▶ _PROBLEM DETAILS_
Search the listing below for the string "TEMP", then copy every line it appears in.

▶ _DATASET CONTENT_
--
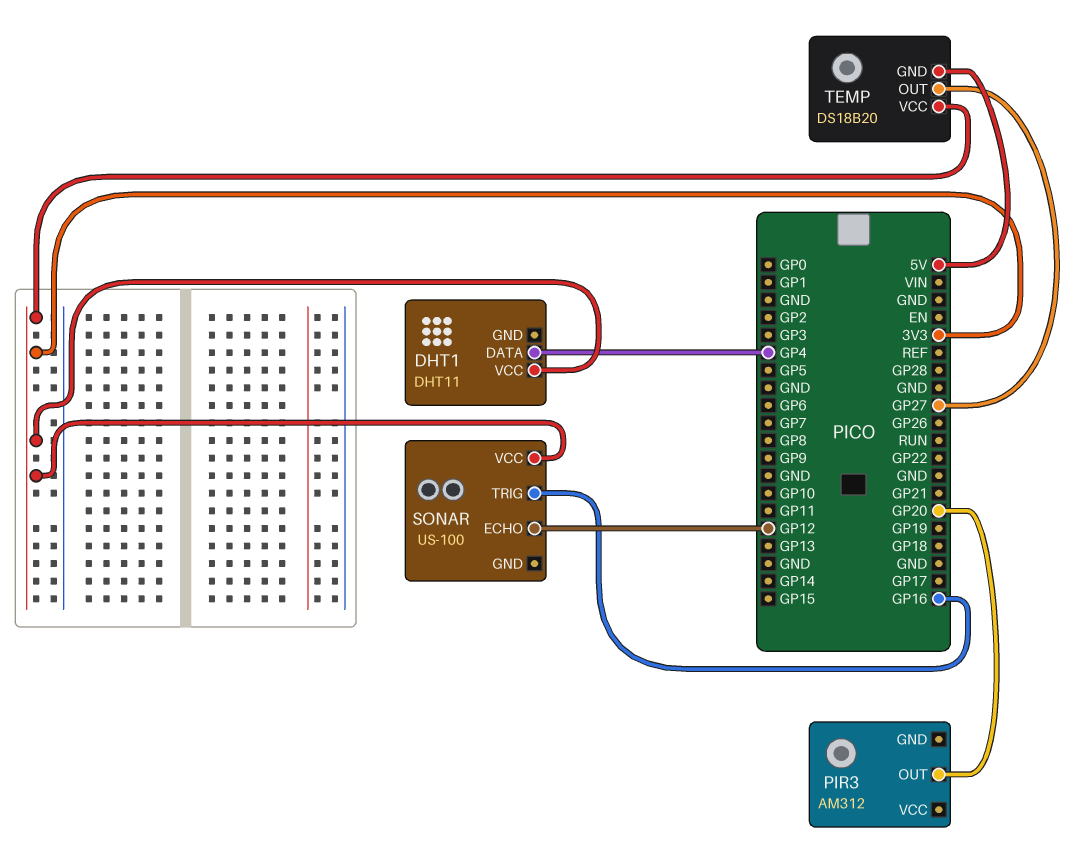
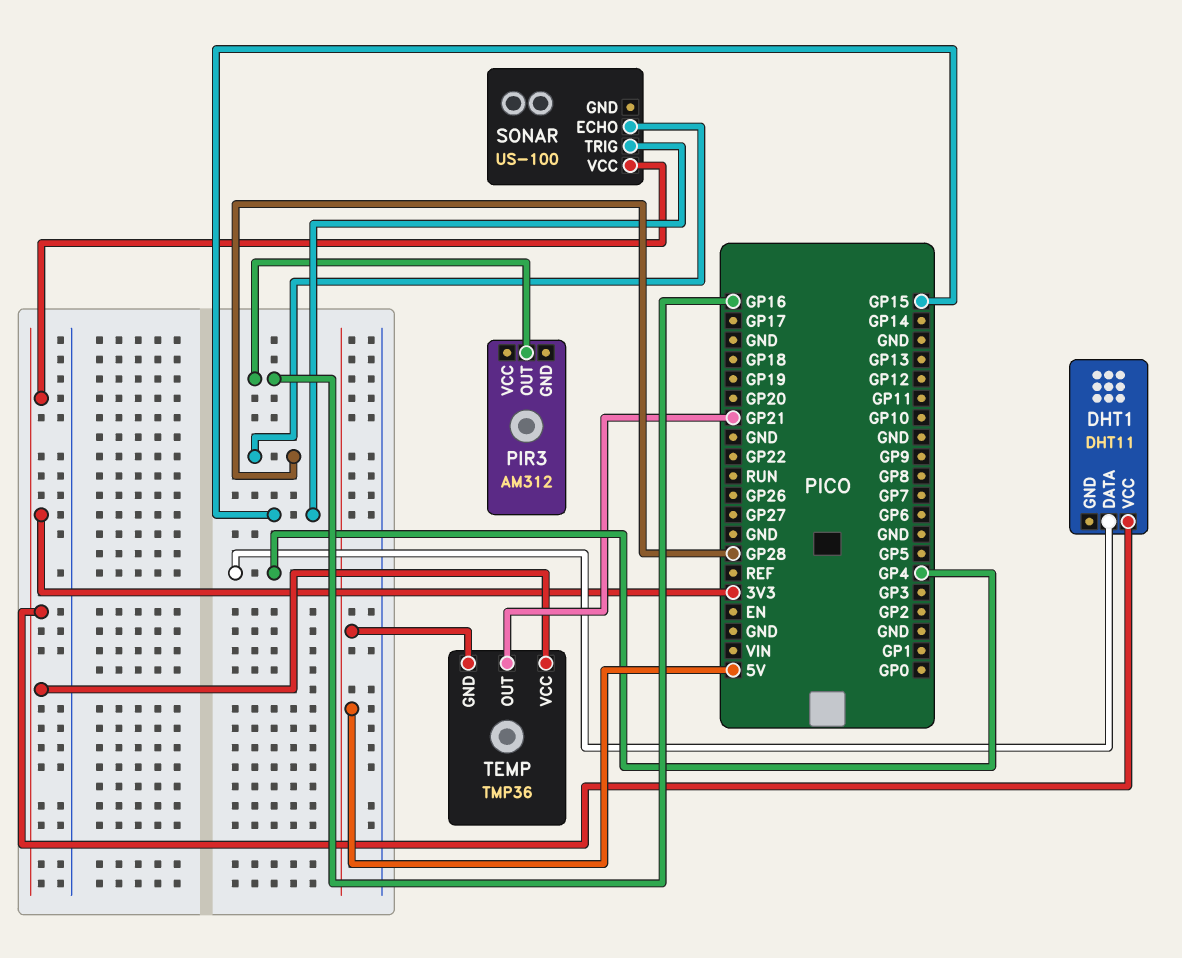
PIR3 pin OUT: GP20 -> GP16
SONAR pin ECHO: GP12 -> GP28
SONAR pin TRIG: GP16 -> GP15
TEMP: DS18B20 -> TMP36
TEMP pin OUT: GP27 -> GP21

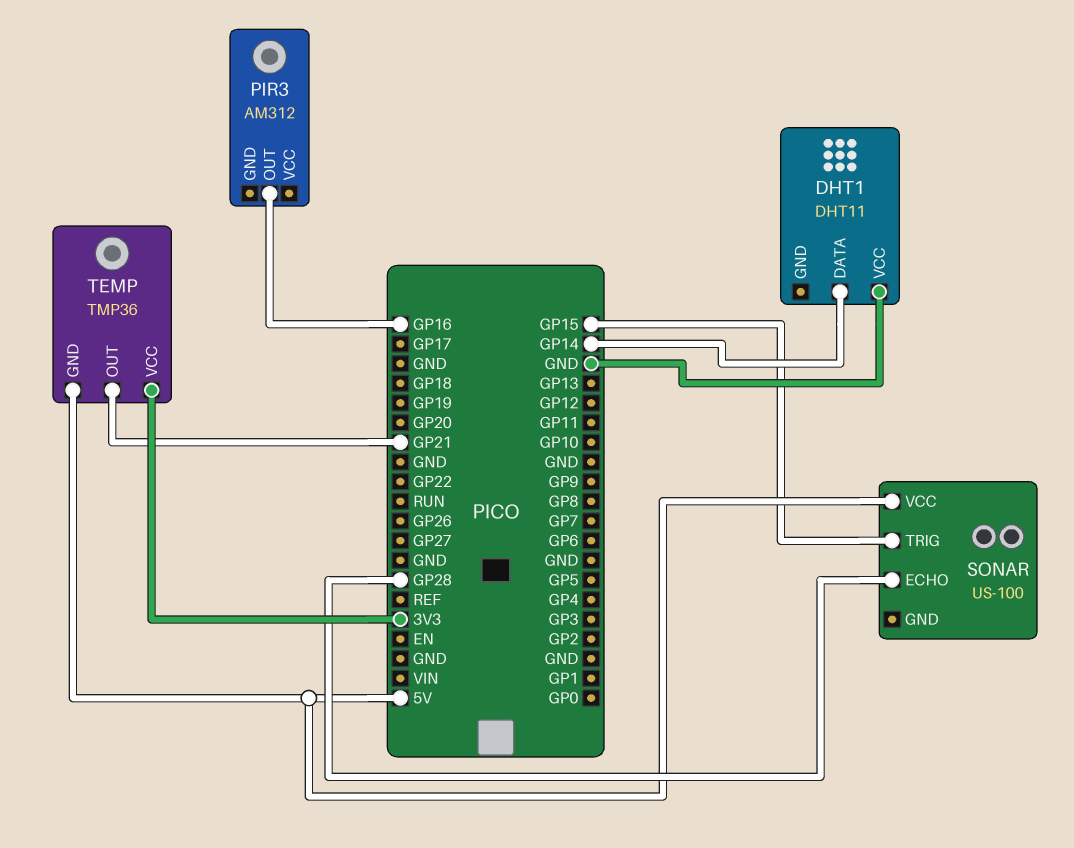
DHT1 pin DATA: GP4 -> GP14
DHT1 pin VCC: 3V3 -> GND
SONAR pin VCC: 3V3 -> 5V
--
▶ _REPLY TO THE TASK_
TEMP: DS18B20 -> TMP36
TEMP pin OUT: GP27 -> GP21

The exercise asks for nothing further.